[Opening EXTRACTED RECORDS section]
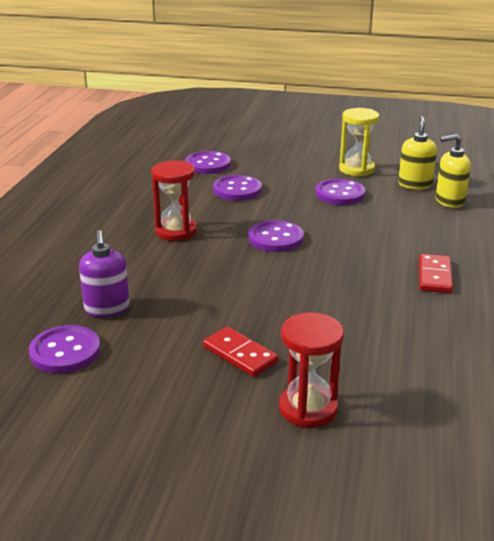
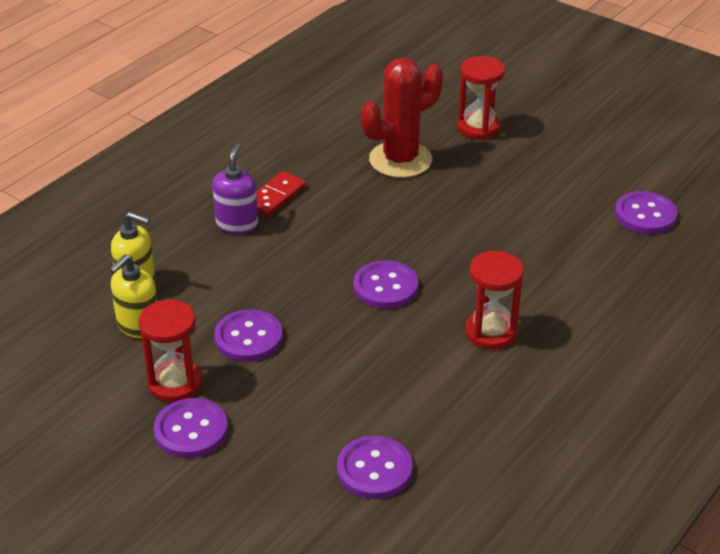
camera: 155 degrees left, 10 degrees up
(107, 309) = (600, 247): purple soap dispenser -> purple soap dispenser (237, 224)
(237, 190) = (371, 389): purple button -> purple button (191, 430)
(240, 354) = (502, 175): red domino -> none
(356, 169) = (175, 383): yellow hourglass -> red hourglass
(360, 341) = (400, 160): none -> red cactus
[Closing EXTRACTED RECORDS section]
• **WHAT THE EXERCISE ASKS**:
What lines in the listing contain "purple"? Copy them all.

• **TASK ANSWER**:
(107, 309) = (600, 247): purple soap dispenser -> purple soap dispenser (237, 224)
(237, 190) = (371, 389): purple button -> purple button (191, 430)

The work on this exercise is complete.